**Your task:** Take the line containing "JOY2 pin SW: D5 -> D4" and all lines after it, through the end of the material, and repeat them exactly, pictures left out.

**Data for analysis:**
_ _ _

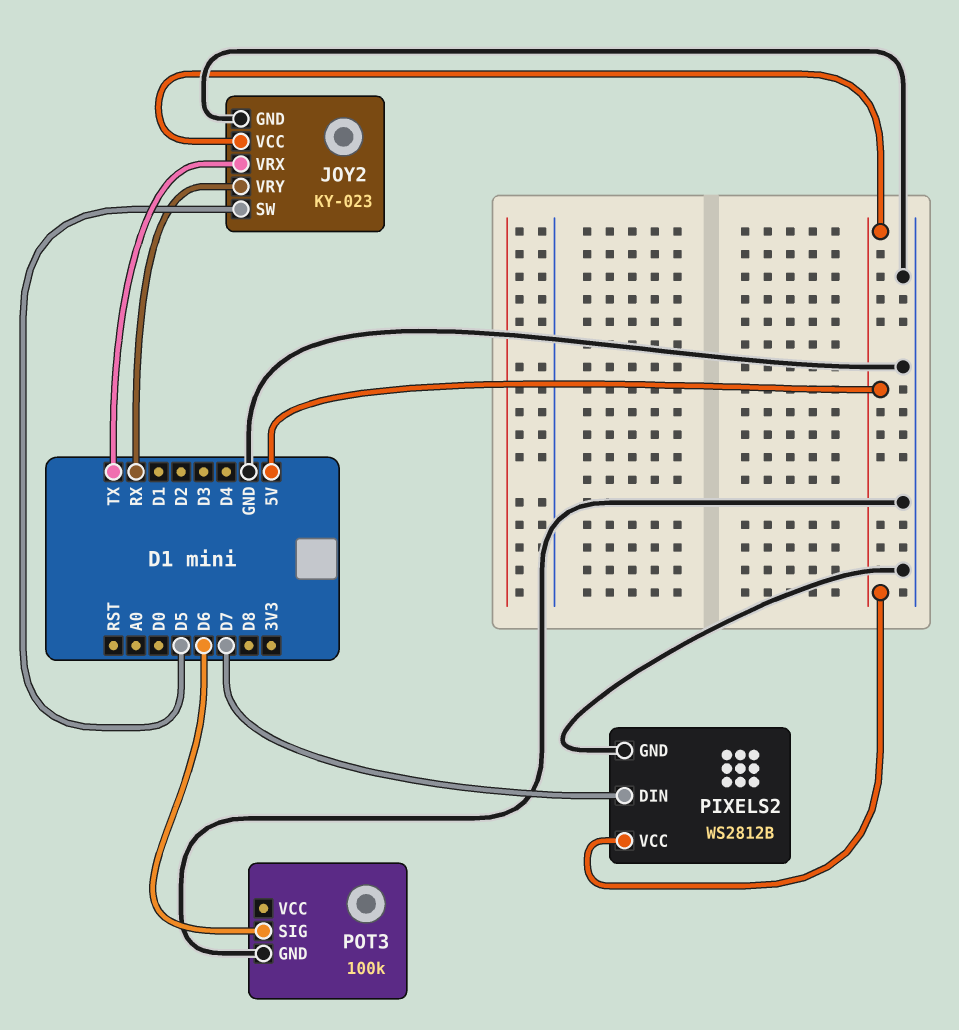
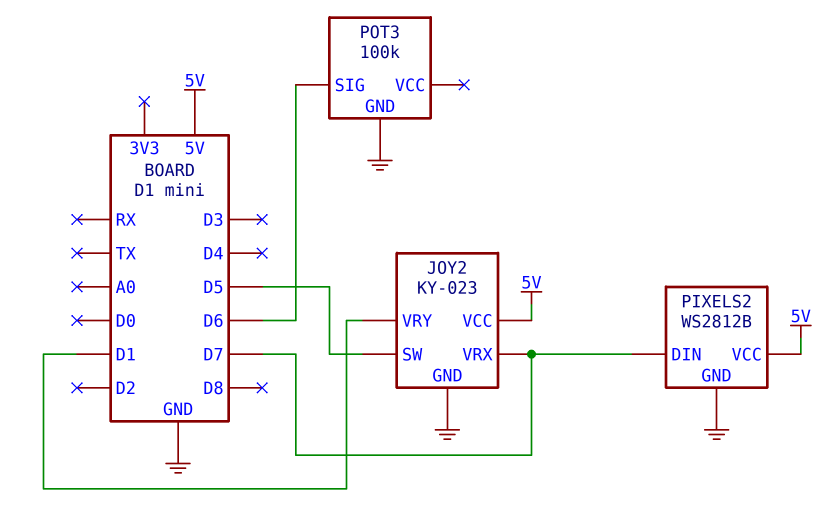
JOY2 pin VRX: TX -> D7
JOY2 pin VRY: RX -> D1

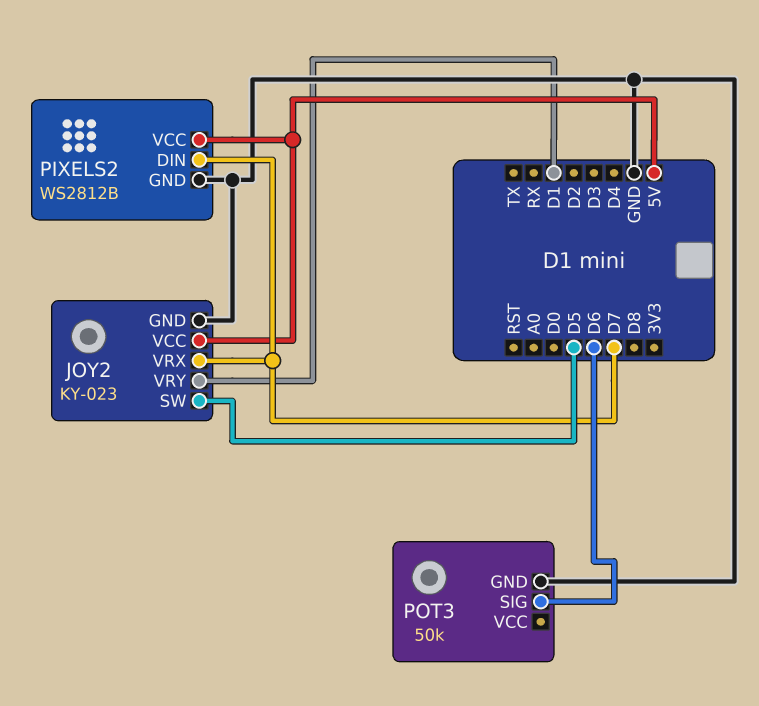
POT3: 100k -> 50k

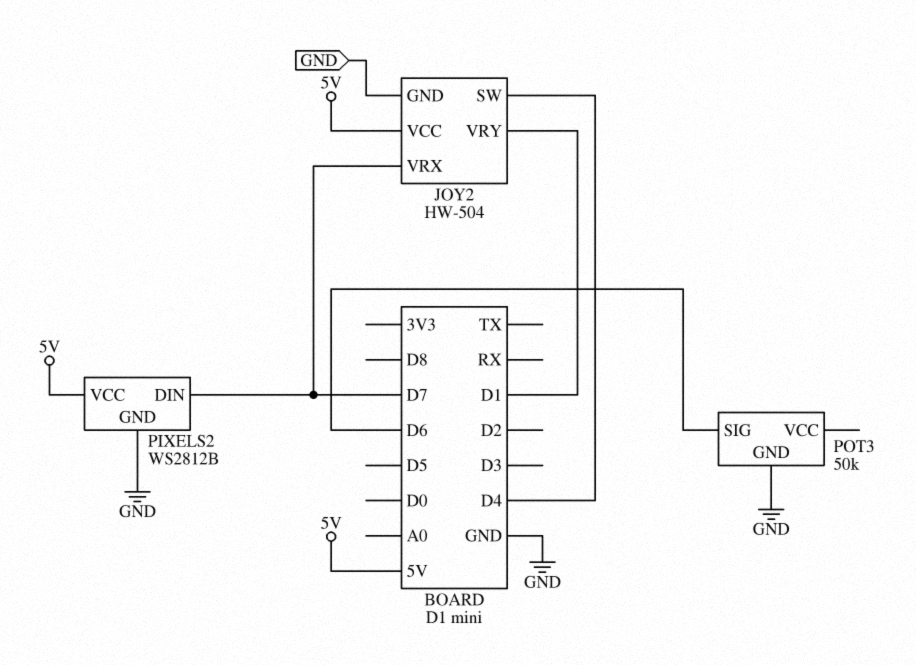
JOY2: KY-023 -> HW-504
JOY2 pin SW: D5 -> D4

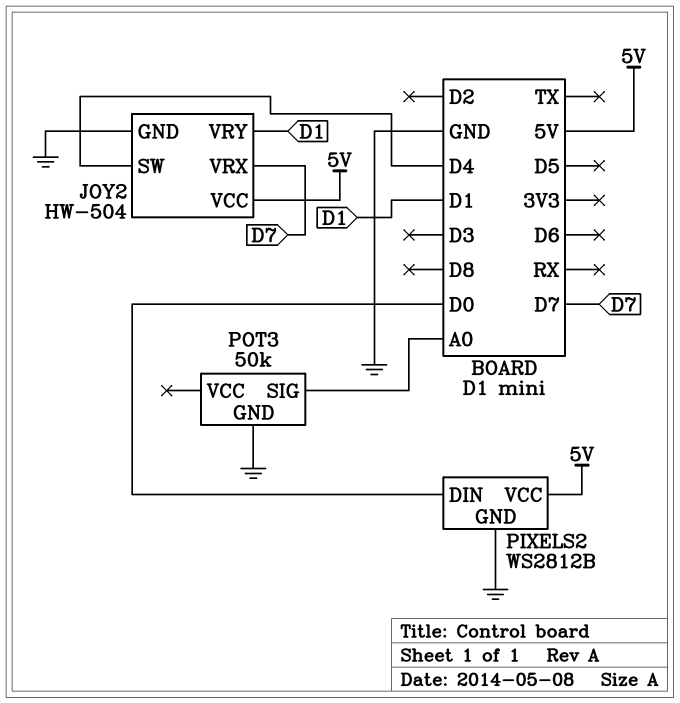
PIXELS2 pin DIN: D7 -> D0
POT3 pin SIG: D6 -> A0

_ _ _

**Solution:**
JOY2 pin SW: D5 -> D4

PIXELS2 pin DIN: D7 -> D0
POT3 pin SIG: D6 -> A0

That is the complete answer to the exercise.